● **TASK GOAL**:
The answer must consist of the records, repeated exactly.

● **RECORD SET**:
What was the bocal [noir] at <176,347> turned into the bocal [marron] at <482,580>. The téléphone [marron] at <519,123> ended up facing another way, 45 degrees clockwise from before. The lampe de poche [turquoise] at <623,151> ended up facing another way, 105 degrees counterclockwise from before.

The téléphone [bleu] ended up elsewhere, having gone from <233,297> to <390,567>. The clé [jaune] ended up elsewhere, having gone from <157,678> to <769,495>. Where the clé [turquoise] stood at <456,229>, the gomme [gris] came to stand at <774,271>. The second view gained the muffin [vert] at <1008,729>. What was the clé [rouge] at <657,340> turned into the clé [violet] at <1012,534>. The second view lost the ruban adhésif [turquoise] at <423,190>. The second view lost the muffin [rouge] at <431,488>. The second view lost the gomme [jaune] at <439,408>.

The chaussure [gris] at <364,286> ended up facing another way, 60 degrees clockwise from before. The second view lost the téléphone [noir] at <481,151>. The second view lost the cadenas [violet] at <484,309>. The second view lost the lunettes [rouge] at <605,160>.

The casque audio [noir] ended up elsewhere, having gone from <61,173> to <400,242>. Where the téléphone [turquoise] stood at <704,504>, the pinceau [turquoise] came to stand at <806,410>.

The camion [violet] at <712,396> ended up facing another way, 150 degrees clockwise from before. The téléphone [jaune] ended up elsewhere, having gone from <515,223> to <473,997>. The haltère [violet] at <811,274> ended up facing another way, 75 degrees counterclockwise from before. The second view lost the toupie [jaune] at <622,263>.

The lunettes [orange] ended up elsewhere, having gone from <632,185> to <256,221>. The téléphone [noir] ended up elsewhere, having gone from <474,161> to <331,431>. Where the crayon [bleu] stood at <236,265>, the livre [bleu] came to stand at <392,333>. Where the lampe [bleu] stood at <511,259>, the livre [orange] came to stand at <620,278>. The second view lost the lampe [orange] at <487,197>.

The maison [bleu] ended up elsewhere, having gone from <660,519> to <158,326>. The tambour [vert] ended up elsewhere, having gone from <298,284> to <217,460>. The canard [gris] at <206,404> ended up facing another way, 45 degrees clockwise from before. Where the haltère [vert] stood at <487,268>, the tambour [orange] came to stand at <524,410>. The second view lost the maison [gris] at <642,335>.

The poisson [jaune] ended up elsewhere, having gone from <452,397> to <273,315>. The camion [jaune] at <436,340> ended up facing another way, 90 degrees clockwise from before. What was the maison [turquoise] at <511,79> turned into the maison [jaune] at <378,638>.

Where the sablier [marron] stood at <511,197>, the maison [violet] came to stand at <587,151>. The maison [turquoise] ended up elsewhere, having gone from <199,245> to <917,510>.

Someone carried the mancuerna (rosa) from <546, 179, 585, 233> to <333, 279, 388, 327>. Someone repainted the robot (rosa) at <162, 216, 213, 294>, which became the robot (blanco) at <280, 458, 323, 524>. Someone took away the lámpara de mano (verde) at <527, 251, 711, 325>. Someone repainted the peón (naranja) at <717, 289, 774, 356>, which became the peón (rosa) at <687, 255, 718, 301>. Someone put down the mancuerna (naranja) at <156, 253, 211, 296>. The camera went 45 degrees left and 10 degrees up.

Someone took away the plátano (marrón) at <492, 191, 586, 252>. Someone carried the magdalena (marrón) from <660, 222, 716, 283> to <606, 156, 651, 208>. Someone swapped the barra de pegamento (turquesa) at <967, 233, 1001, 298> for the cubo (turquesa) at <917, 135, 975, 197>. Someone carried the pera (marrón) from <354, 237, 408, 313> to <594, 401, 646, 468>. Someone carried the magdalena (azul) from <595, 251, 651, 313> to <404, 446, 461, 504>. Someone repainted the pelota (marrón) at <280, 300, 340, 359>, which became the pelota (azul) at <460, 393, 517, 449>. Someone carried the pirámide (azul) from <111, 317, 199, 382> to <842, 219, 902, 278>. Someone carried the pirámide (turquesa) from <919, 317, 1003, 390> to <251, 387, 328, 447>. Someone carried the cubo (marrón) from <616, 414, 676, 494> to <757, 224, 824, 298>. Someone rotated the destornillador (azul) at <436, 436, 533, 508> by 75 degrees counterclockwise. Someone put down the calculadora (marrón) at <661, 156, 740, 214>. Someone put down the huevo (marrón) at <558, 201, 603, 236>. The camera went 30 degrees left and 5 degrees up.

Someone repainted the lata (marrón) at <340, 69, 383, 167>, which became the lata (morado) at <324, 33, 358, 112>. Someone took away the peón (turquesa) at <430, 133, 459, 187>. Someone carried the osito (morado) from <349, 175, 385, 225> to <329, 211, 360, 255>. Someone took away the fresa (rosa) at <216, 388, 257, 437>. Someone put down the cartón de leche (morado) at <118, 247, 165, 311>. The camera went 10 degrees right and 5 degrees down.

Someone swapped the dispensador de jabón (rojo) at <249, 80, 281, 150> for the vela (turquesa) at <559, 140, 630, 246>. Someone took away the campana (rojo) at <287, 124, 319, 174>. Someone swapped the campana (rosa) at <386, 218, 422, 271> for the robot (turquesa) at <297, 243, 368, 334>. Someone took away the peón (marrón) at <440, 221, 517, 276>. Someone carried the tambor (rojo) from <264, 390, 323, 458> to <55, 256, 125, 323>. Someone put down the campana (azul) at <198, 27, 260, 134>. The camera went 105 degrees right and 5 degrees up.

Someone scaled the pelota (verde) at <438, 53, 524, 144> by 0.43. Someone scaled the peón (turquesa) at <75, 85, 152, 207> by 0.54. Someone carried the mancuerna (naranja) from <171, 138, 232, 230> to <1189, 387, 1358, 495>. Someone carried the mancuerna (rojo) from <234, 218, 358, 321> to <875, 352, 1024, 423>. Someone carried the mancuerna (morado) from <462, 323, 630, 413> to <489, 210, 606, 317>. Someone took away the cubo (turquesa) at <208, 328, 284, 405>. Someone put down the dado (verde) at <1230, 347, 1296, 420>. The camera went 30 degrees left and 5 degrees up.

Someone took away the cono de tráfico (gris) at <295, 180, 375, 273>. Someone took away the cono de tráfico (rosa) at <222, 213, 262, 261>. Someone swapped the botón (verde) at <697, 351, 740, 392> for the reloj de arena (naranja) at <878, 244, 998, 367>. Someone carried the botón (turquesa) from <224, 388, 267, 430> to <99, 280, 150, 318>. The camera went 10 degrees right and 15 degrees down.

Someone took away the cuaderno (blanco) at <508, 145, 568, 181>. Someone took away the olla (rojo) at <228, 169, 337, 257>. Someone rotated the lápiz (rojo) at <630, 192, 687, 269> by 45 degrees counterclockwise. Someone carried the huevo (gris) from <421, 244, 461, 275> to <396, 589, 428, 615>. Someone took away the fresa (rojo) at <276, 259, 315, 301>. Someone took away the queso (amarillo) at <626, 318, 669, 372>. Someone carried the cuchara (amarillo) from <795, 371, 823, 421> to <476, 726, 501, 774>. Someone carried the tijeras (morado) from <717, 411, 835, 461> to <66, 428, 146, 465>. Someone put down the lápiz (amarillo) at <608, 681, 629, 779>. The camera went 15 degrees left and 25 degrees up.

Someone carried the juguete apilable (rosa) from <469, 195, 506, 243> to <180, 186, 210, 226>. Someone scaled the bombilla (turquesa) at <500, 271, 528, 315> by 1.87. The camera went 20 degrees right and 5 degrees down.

● **RESPONSE AREA**:
What was the bocal [noir] at <176,347> turned into the bocal [marron] at <482,580>. The téléphone [marron] at <519,123> ended up facing another way, 45 degrees clockwise from before. The lampe de poche [turquoise] at <623,151> ended up facing another way, 105 degrees counterclockwise from before.

The téléphone [bleu] ended up elsewhere, having gone from <233,297> to <390,567>. The clé [jaune] ended up elsewhere, having gone from <157,678> to <769,495>. Where the clé [turquoise] stood at <456,229>, the gomme [gris] came to stand at <774,271>. The second view gained the muffin [vert] at <1008,729>. What was the clé [rouge] at <657,340> turned into the clé [violet] at <1012,534>. The second view lost the ruban adhésif [turquoise] at <423,190>. The second view lost the muffin [rouge] at <431,488>. The second view lost the gomme [jaune] at <439,408>.

The chaussure [gris] at <364,286> ended up facing another way, 60 degrees clockwise from before. The second view lost the téléphone [noir] at <481,151>. The second view lost the cadenas [violet] at <484,309>. The second view lost the lunettes [rouge] at <605,160>.

The casque audio [noir] ended up elsewhere, having gone from <61,173> to <400,242>. Where the téléphone [turquoise] stood at <704,504>, the pinceau [turquoise] came to stand at <806,410>.

The camion [violet] at <712,396> ended up facing another way, 150 degrees clockwise from before. The téléphone [jaune] ended up elsewhere, having gone from <515,223> to <473,997>. The haltère [violet] at <811,274> ended up facing another way, 75 degrees counterclockwise from before. The second view lost the toupie [jaune] at <622,263>.

The lunettes [orange] ended up elsewhere, having gone from <632,185> to <256,221>. The téléphone [noir] ended up elsewhere, having gone from <474,161> to <331,431>. Where the crayon [bleu] stood at <236,265>, the livre [bleu] came to stand at <392,333>. Where the lampe [bleu] stood at <511,259>, the livre [orange] came to stand at <620,278>. The second view lost the lampe [orange] at <487,197>.

The maison [bleu] ended up elsewhere, having gone from <660,519> to <158,326>. The tambour [vert] ended up elsewhere, having gone from <298,284> to <217,460>. The canard [gris] at <206,404> ended up facing another way, 45 degrees clockwise from before. Where the haltère [vert] stood at <487,268>, the tambour [orange] came to stand at <524,410>. The second view lost the maison [gris] at <642,335>.

The poisson [jaune] ended up elsewhere, having gone from <452,397> to <273,315>. The camion [jaune] at <436,340> ended up facing another way, 90 degrees clockwise from before. What was the maison [turquoise] at <511,79> turned into the maison [jaune] at <378,638>.

Where the sablier [marron] stood at <511,197>, the maison [violet] came to stand at <587,151>. The maison [turquoise] ended up elsewhere, having gone from <199,245> to <917,510>.

Someone carried the mancuerna (rosa) from <546, 179, 585, 233> to <333, 279, 388, 327>. Someone repainted the robot (rosa) at <162, 216, 213, 294>, which became the robot (blanco) at <280, 458, 323, 524>. Someone took away the lámpara de mano (verde) at <527, 251, 711, 325>. Someone repainted the peón (naranja) at <717, 289, 774, 356>, which became the peón (rosa) at <687, 255, 718, 301>. Someone put down the mancuerna (naranja) at <156, 253, 211, 296>. The camera went 45 degrees left and 10 degrees up.

Someone took away the plátano (marrón) at <492, 191, 586, 252>. Someone carried the magdalena (marrón) from <660, 222, 716, 283> to <606, 156, 651, 208>. Someone swapped the barra de pegamento (turquesa) at <967, 233, 1001, 298> for the cubo (turquesa) at <917, 135, 975, 197>. Someone carried the pera (marrón) from <354, 237, 408, 313> to <594, 401, 646, 468>. Someone carried the magdalena (azul) from <595, 251, 651, 313> to <404, 446, 461, 504>. Someone repainted the pelota (marrón) at <280, 300, 340, 359>, which became the pelota (azul) at <460, 393, 517, 449>. Someone carried the pirámide (azul) from <111, 317, 199, 382> to <842, 219, 902, 278>. Someone carried the pirámide (turquesa) from <919, 317, 1003, 390> to <251, 387, 328, 447>. Someone carried the cubo (marrón) from <616, 414, 676, 494> to <757, 224, 824, 298>. Someone rotated the destornillador (azul) at <436, 436, 533, 508> by 75 degrees counterclockwise. Someone put down the calculadora (marrón) at <661, 156, 740, 214>. Someone put down the huevo (marrón) at <558, 201, 603, 236>. The camera went 30 degrees left and 5 degrees up.

Someone repainted the lata (marrón) at <340, 69, 383, 167>, which became the lata (morado) at <324, 33, 358, 112>. Someone took away the peón (turquesa) at <430, 133, 459, 187>. Someone carried the osito (morado) from <349, 175, 385, 225> to <329, 211, 360, 255>. Someone took away the fresa (rosa) at <216, 388, 257, 437>. Someone put down the cartón de leche (morado) at <118, 247, 165, 311>. The camera went 10 degrees right and 5 degrees down.

Someone swapped the dispensador de jabón (rojo) at <249, 80, 281, 150> for the vela (turquesa) at <559, 140, 630, 246>. Someone took away the campana (rojo) at <287, 124, 319, 174>. Someone swapped the campana (rosa) at <386, 218, 422, 271> for the robot (turquesa) at <297, 243, 368, 334>. Someone took away the peón (marrón) at <440, 221, 517, 276>. Someone carried the tambor (rojo) from <264, 390, 323, 458> to <55, 256, 125, 323>. Someone put down the campana (azul) at <198, 27, 260, 134>. The camera went 105 degrees right and 5 degrees up.

Someone scaled the pelota (verde) at <438, 53, 524, 144> by 0.43. Someone scaled the peón (turquesa) at <75, 85, 152, 207> by 0.54. Someone carried the mancuerna (naranja) from <171, 138, 232, 230> to <1189, 387, 1358, 495>. Someone carried the mancuerna (rojo) from <234, 218, 358, 321> to <875, 352, 1024, 423>. Someone carried the mancuerna (morado) from <462, 323, 630, 413> to <489, 210, 606, 317>. Someone took away the cubo (turquesa) at <208, 328, 284, 405>. Someone put down the dado (verde) at <1230, 347, 1296, 420>. The camera went 30 degrees left and 5 degrees up.

Someone took away the cono de tráfico (gris) at <295, 180, 375, 273>. Someone took away the cono de tráfico (rosa) at <222, 213, 262, 261>. Someone swapped the botón (verde) at <697, 351, 740, 392> for the reloj de arena (naranja) at <878, 244, 998, 367>. Someone carried the botón (turquesa) from <224, 388, 267, 430> to <99, 280, 150, 318>. The camera went 10 degrees right and 15 degrees down.

Someone took away the cuaderno (blanco) at <508, 145, 568, 181>. Someone took away the olla (rojo) at <228, 169, 337, 257>. Someone rotated the lápiz (rojo) at <630, 192, 687, 269> by 45 degrees counterclockwise. Someone carried the huevo (gris) from <421, 244, 461, 275> to <396, 589, 428, 615>. Someone took away the fresa (rojo) at <276, 259, 315, 301>. Someone took away the queso (amarillo) at <626, 318, 669, 372>. Someone carried the cuchara (amarillo) from <795, 371, 823, 421> to <476, 726, 501, 774>. Someone carried the tijeras (morado) from <717, 411, 835, 461> to <66, 428, 146, 465>. Someone put down the lápiz (amarillo) at <608, 681, 629, 779>. The camera went 15 degrees left and 25 degrees up.

Someone carried the juguete apilable (rosa) from <469, 195, 506, 243> to <180, 186, 210, 226>. Someone scaled the bombilla (turquesa) at <500, 271, 528, 315> by 1.87. The camera went 20 degrees right and 5 degrees down.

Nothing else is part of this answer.